Records supplied:

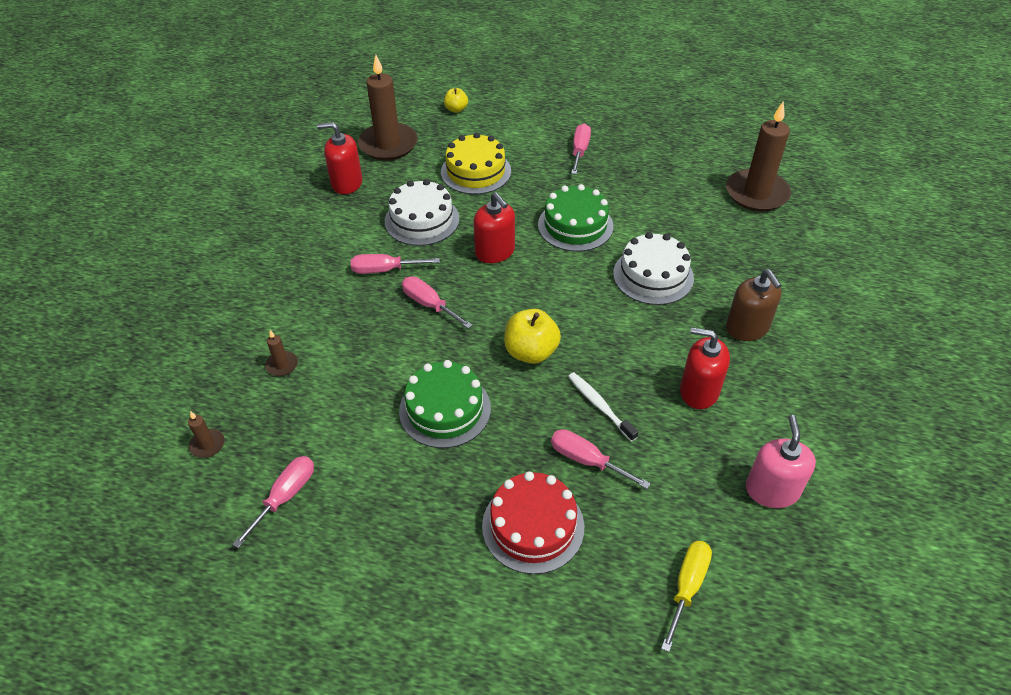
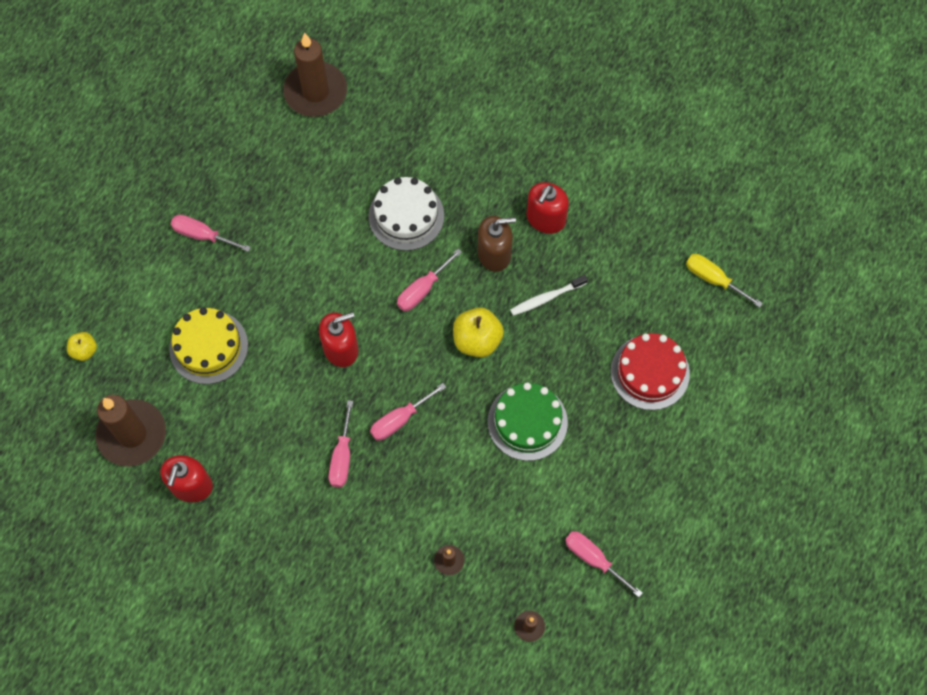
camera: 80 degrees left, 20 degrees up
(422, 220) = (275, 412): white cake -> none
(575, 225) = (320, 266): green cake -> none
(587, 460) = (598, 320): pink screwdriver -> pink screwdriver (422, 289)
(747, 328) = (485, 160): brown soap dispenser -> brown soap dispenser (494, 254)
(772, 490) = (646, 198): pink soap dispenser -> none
---
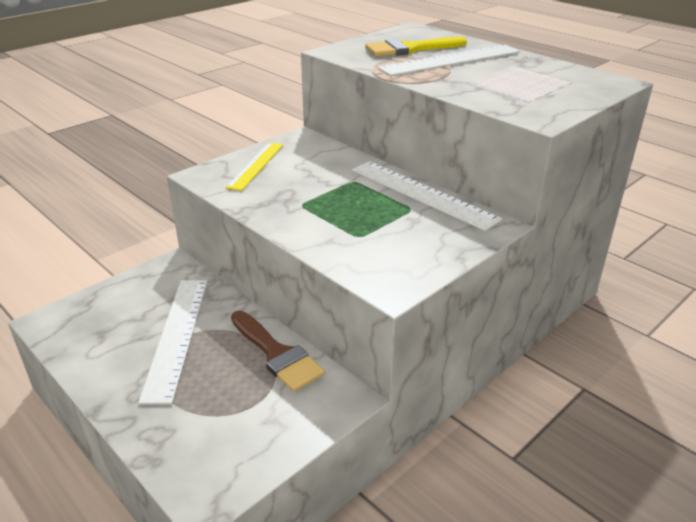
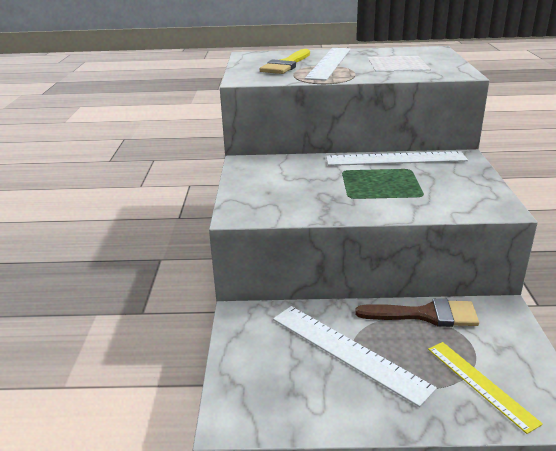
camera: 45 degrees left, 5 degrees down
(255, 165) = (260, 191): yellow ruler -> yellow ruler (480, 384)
* * *
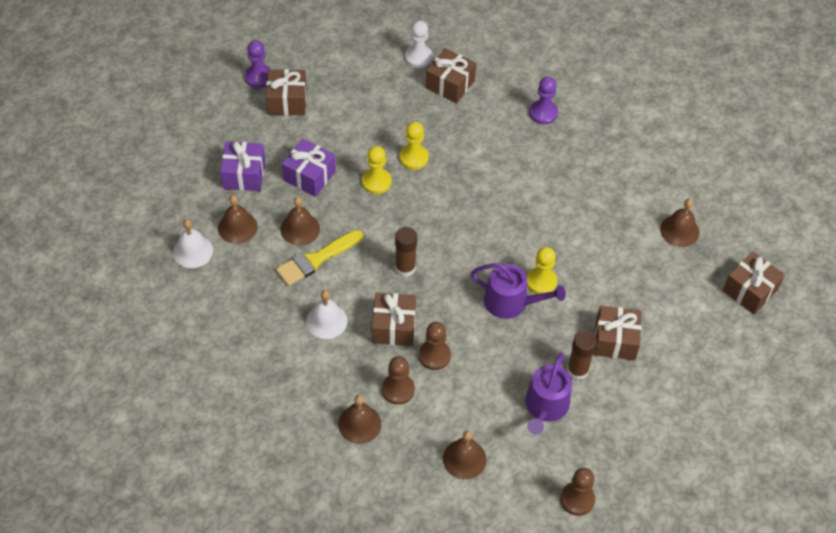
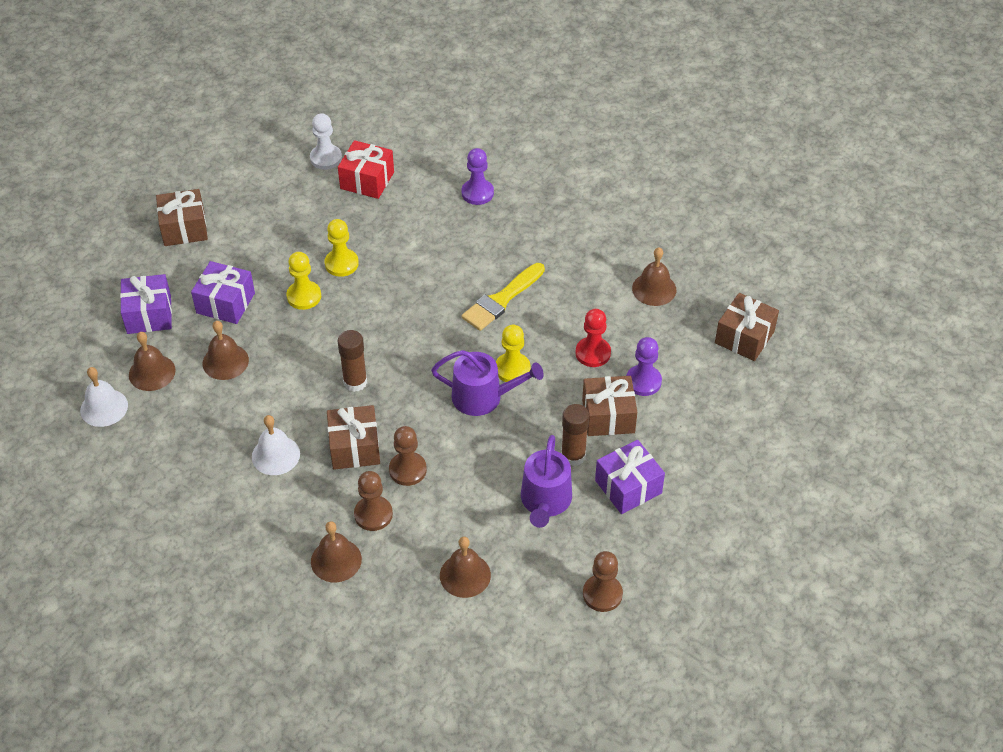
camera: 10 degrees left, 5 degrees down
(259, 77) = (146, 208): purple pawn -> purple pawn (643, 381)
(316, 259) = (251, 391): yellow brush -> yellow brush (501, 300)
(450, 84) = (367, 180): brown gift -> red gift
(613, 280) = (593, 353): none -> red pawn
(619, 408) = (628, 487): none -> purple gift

Problem to work on:
From the data above, return every line from the line that has "(613, 280) = (593, 353): none -> red pawn" up to and including the line that has "(619, 408) = (628, 487): none -> purple gift", exactly.

The completed task:
(613, 280) = (593, 353): none -> red pawn
(619, 408) = (628, 487): none -> purple gift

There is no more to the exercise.